[TASK ITEM]: Output every line below as it stands, dropping only the images.

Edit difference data
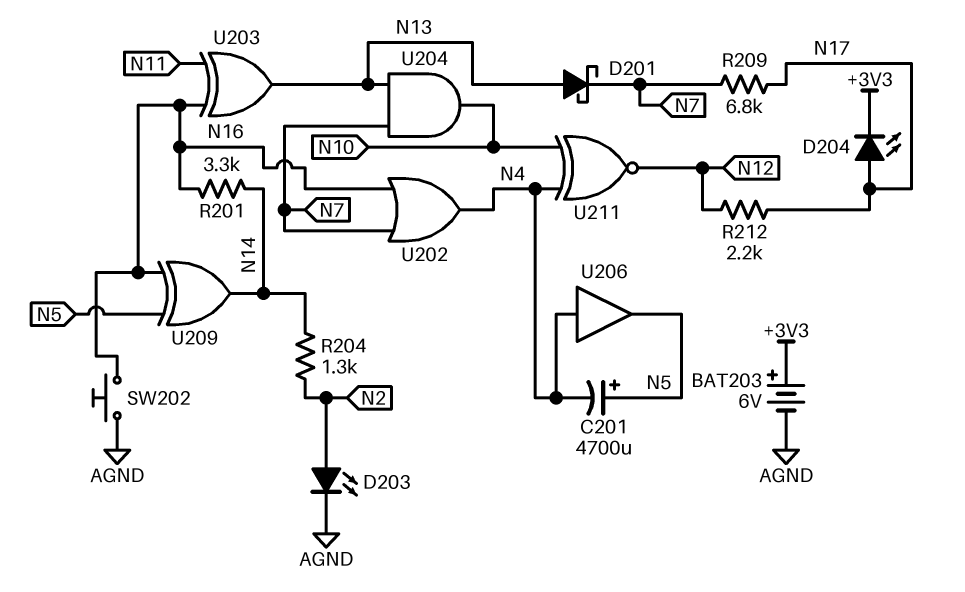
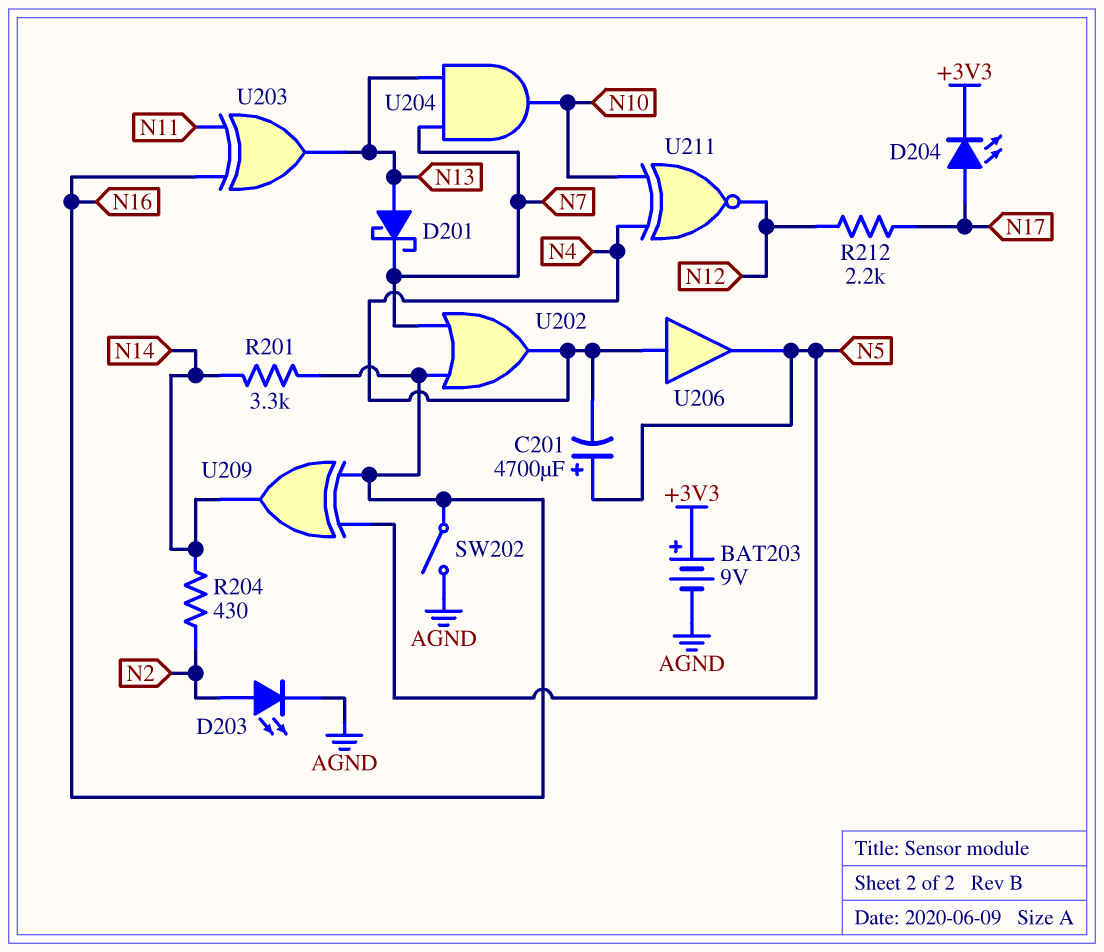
BAT203: 6V (plus +3V3, minus AGND) -> 9V (plus +3V3, minus AGND)
R204: 1.3k (N2, N14) -> 430 (N2, N14)
R209: 6.8k (N7, N17) -> none
SW202: button (AGND, N16) -> switch (AGND, N16)

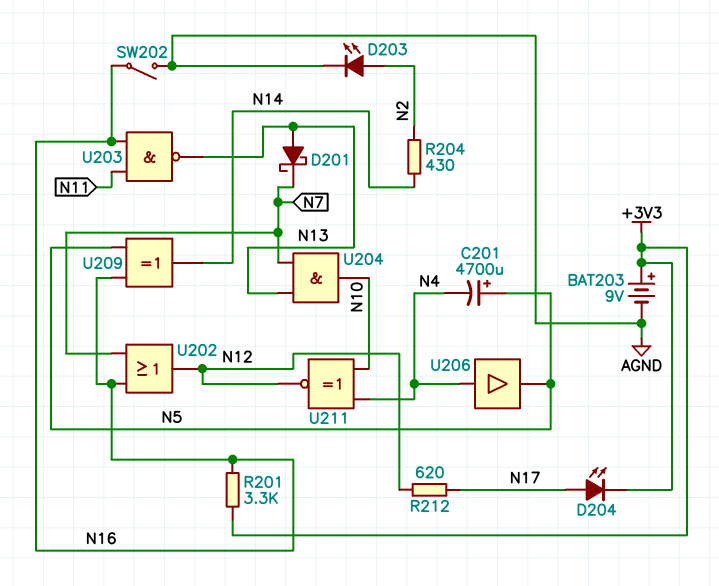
R201: 3.3k (N14, N16) -> 3.3k (+3V3, N16)
R212: 2.2k (N12, N17) -> 620 (N12, N17)
U202: OR (in N7, in N16, out N4) -> OR (in N7, in N16, out N12)
U203: XOR (in N11, in N16, out N13) -> NAND (in N11, in N16, out N13)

[ANSWER BOX]:
BAT203: 6V (plus +3V3, minus AGND) -> 9V (plus +3V3, minus AGND)
R204: 1.3k (N2, N14) -> 430 (N2, N14)
R209: 6.8k (N7, N17) -> none
SW202: button (AGND, N16) -> switch (AGND, N16)

R201: 3.3k (N14, N16) -> 3.3k (+3V3, N16)
R212: 2.2k (N12, N17) -> 620 (N12, N17)
U202: OR (in N7, in N16, out N4) -> OR (in N7, in N16, out N12)
U203: XOR (in N11, in N16, out N13) -> NAND (in N11, in N16, out N13)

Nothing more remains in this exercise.